§ Exercise details
All of the records below should be retyped exactly, with no pictures included.

───

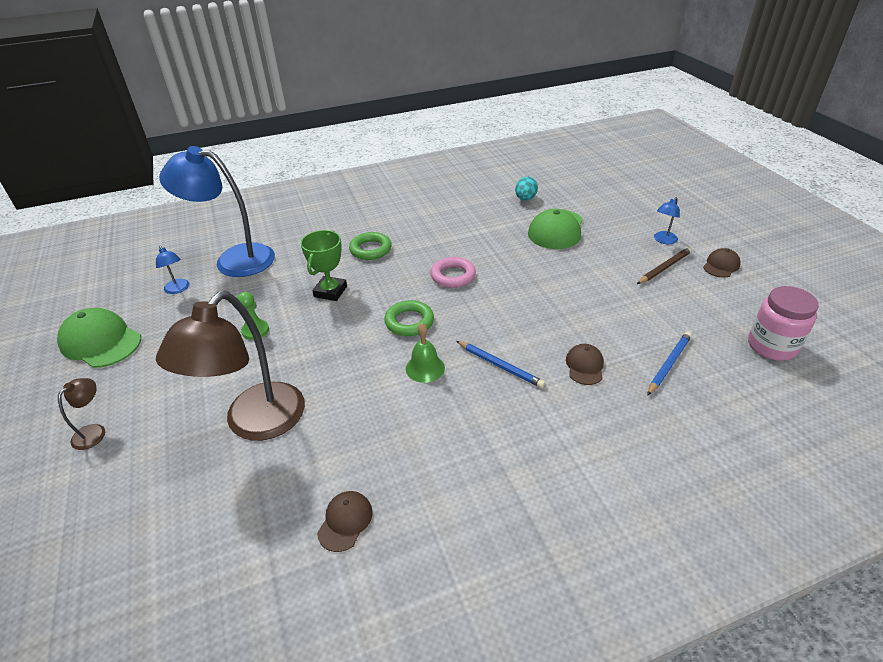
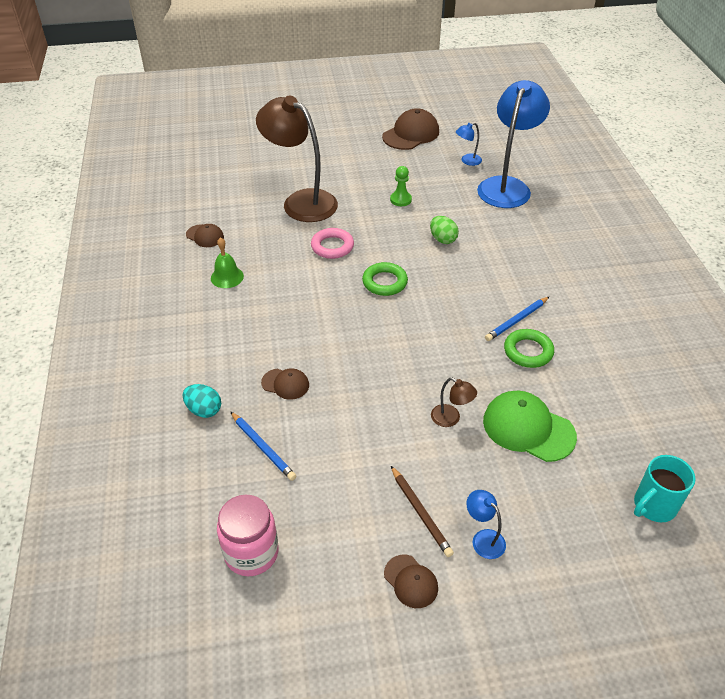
camera: 100 degrees right, 5 degrees up
green cap [57,308,141,368] -> brown cap [382,108,439,150]
brown lamp [58,378,105,450] -> brown lamp moved to [431,378,477,427]
green trophy [300,230,347,301] -> green egg [430,216,459,244]
green ring [349,232,392,260] -> green ring moved to [504,329,554,368]
green bell [406,323,445,383] -> green bell moved to [211,237,244,288]
pink ring [430,257,476,288] -> pink ring moved to [311,228,354,259]
blue pencil [456,341,545,388] -> blue pencil moved to [485,296,550,341]
turquoise egg [515,177,538,201] -> turquoise egg moved to [183,384,221,418]
none -> turquoise mug [634,455,696,522]

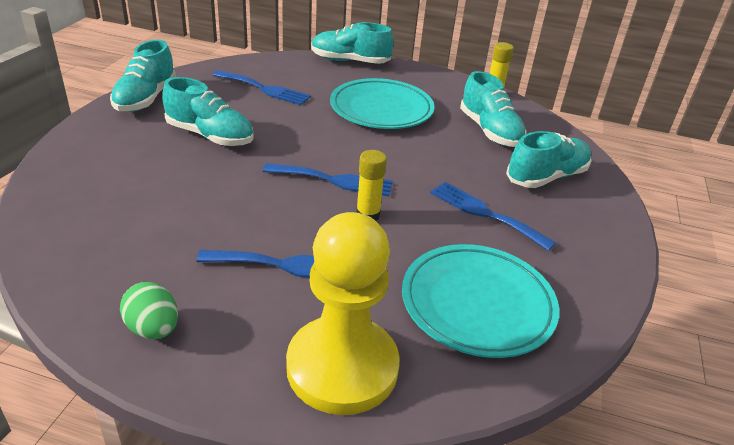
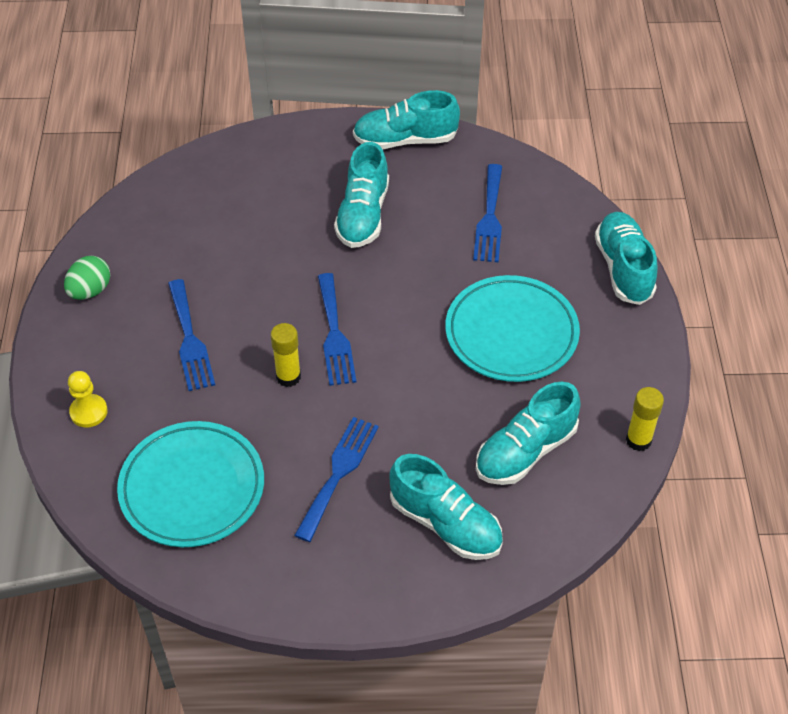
camera: 75 degrees right, 15 degrees up
yellow pawn [286,212,400,415] -> yellow pawn [68,371,108,427], size x0.42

───

§ Finished exercise
camera: 100 degrees right, 5 degrees up
green cap [57,308,141,368] -> brown cap [382,108,439,150]
brown lamp [58,378,105,450] -> brown lamp moved to [431,378,477,427]
green trophy [300,230,347,301] -> green egg [430,216,459,244]
green ring [349,232,392,260] -> green ring moved to [504,329,554,368]
green bell [406,323,445,383] -> green bell moved to [211,237,244,288]
pink ring [430,257,476,288] -> pink ring moved to [311,228,354,259]
blue pencil [456,341,545,388] -> blue pencil moved to [485,296,550,341]
turquoise egg [515,177,538,201] -> turquoise egg moved to [183,384,221,418]
none -> turquoise mug [634,455,696,522]

camera: 75 degrees right, 15 degrees up
yellow pawn [286,212,400,415] -> yellow pawn [68,371,108,427], size x0.42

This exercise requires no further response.